(Beginning of INPUT FOR THIS TASK)

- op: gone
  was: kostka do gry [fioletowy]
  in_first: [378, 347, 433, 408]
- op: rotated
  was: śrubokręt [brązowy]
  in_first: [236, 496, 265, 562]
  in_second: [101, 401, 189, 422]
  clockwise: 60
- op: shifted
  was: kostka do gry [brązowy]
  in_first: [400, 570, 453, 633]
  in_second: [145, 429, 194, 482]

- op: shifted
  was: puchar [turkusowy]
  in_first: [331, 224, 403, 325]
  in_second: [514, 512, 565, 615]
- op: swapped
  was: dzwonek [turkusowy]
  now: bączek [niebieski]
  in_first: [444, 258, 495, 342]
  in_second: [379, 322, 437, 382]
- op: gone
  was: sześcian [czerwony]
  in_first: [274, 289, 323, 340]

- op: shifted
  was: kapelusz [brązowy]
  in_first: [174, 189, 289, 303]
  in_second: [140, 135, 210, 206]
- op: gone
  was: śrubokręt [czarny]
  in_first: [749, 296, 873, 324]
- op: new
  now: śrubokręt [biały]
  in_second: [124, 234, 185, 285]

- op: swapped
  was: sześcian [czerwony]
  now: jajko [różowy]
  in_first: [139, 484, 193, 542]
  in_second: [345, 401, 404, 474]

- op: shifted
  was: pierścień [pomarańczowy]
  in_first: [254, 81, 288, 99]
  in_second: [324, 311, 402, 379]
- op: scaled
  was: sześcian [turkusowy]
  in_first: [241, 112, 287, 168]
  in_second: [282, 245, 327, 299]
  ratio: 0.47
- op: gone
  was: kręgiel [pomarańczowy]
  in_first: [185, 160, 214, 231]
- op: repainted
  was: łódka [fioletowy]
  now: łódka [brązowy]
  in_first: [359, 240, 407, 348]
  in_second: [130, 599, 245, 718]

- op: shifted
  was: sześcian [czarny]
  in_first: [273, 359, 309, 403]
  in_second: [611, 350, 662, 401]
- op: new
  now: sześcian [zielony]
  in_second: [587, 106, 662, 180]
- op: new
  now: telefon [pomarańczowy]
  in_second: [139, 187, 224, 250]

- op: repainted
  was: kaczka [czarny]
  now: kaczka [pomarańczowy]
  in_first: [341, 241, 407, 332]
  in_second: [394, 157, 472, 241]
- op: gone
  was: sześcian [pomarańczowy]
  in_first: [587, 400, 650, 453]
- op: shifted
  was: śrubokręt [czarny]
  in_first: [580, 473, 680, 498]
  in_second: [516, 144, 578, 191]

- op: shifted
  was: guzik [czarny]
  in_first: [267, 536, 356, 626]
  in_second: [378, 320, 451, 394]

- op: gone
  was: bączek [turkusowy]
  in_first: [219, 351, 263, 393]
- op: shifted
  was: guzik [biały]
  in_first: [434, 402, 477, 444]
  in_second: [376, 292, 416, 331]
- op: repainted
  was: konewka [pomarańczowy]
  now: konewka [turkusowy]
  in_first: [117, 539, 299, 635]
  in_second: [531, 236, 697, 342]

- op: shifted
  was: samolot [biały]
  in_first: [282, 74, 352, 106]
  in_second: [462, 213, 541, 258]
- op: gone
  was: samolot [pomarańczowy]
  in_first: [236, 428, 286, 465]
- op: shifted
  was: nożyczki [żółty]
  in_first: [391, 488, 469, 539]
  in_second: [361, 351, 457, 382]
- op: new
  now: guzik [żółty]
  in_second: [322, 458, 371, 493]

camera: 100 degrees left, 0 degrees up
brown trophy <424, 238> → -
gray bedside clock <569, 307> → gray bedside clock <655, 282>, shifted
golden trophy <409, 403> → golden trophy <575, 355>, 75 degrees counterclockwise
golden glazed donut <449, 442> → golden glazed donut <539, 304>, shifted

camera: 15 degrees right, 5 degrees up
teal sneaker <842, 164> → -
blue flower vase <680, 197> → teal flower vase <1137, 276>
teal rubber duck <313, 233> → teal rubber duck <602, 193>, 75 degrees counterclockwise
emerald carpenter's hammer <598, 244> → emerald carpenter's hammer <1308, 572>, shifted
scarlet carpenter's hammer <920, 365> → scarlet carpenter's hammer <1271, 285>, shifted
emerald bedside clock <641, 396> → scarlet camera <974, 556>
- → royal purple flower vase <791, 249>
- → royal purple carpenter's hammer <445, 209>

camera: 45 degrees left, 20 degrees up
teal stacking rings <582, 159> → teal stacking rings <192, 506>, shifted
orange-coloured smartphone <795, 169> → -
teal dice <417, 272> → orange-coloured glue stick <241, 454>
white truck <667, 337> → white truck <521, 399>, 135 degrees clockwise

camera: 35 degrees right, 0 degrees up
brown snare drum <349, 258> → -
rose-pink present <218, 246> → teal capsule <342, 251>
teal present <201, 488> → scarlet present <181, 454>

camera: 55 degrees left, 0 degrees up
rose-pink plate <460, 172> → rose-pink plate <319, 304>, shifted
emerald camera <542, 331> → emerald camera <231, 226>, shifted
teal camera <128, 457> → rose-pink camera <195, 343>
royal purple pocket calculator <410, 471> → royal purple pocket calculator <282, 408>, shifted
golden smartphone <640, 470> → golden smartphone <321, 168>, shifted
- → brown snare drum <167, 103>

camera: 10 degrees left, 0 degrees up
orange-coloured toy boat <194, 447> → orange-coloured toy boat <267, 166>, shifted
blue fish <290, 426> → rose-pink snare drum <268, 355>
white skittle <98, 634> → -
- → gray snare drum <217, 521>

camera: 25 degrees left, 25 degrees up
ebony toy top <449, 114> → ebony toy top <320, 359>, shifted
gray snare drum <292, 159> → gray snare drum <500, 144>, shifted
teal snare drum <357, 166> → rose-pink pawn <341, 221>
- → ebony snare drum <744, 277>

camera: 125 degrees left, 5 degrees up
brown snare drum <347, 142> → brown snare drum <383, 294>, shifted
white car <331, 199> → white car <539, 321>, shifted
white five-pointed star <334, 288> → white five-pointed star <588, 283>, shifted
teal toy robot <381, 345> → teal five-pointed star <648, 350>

(End of INPUT FOR THIS TASK)

- **EXERCISE PROMPT**
Among the lines above, show every one that contains the string "kostka".

- **RESPONSE TO THIS EXERCISE**
  was: kostka do gry [fioletowy]
  was: kostka do gry [brązowy]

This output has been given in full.